→ **ASSIGNED TASK**
Reproduce every line below exactly as written; do not include the images.

--- WORKING DATA Enclosed Below ---

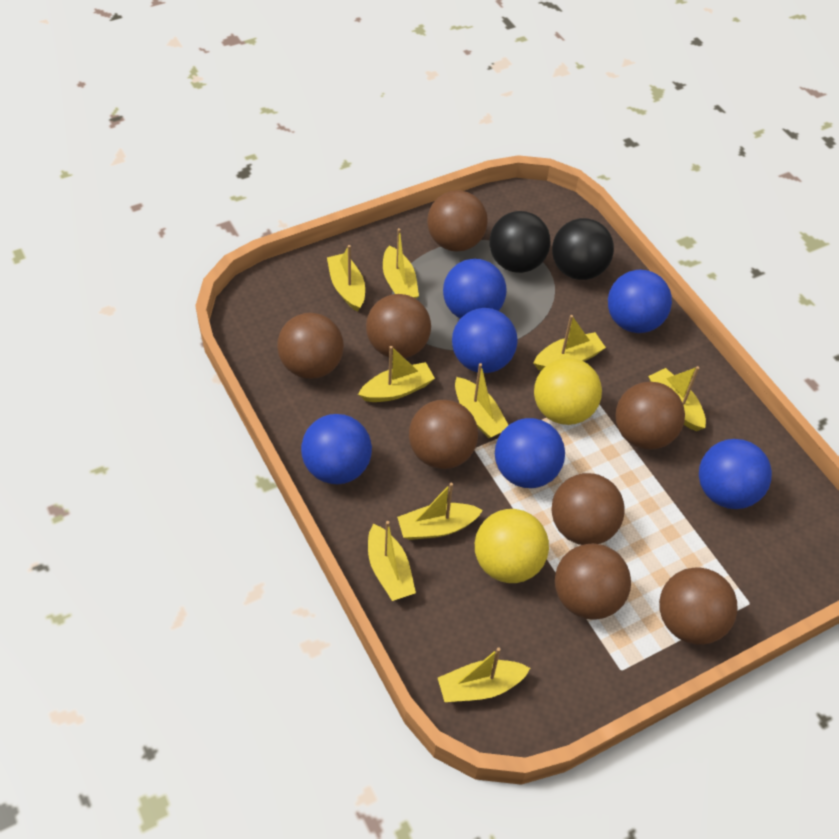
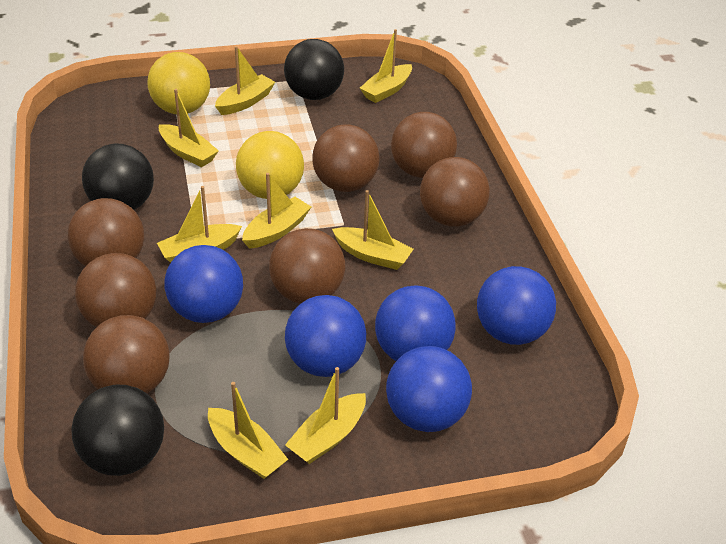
black ball: 2 -> 3
blue ball: 6 -> 5
brown ball: 8 -> 7
yellow boat: 9 -> 8

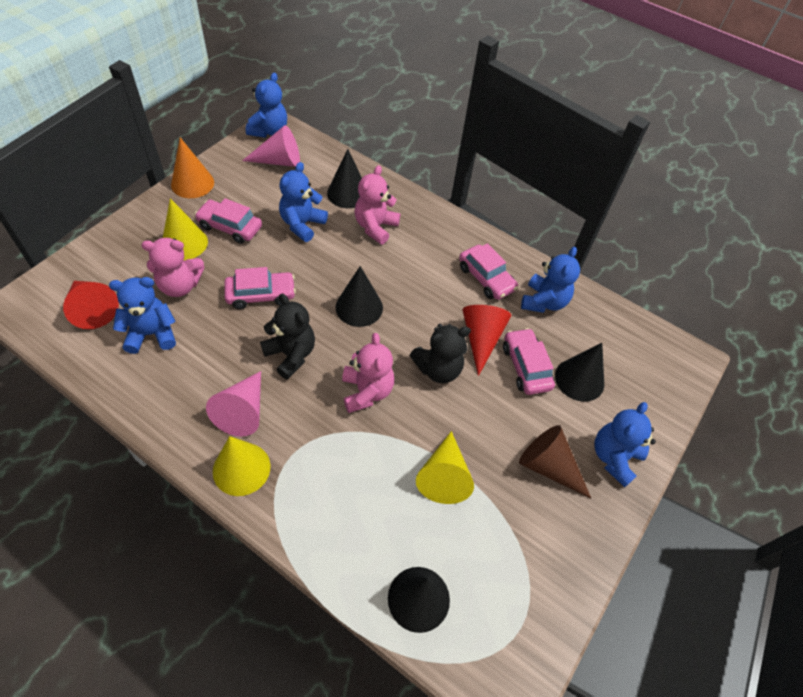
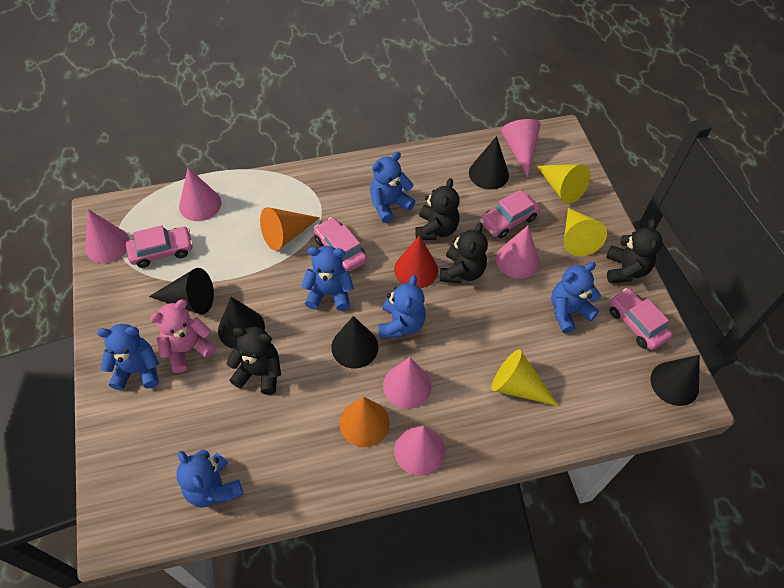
black cone: 4 -> 5
black teddy bear: 2 -> 4
blue teddy bear: 5 -> 6
brown cone: 1 -> 0
orange cone: 1 -> 2
pink cone: 2 -> 6
pink teddy bear: 3 -> 1
red cone: 2 -> 1

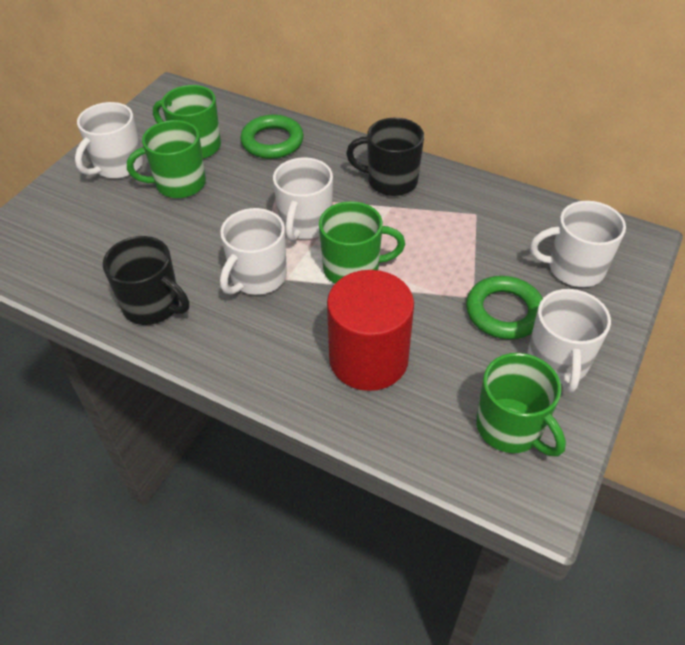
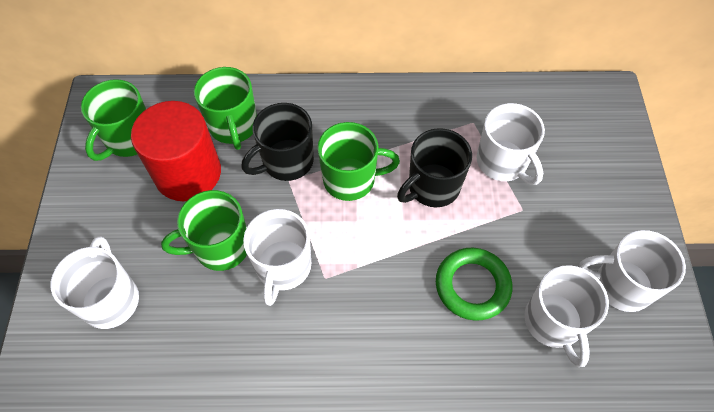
green ring: 2 -> 1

--- End of Enclosed WORKING DATA ---

→ **WRITTEN SOLUTION**
black ball: 2 -> 3
blue ball: 6 -> 5
brown ball: 8 -> 7
yellow boat: 9 -> 8

black cone: 4 -> 5
black teddy bear: 2 -> 4
blue teddy bear: 5 -> 6
brown cone: 1 -> 0
orange cone: 1 -> 2
pink cone: 2 -> 6
pink teddy bear: 3 -> 1
red cone: 2 -> 1

green ring: 2 -> 1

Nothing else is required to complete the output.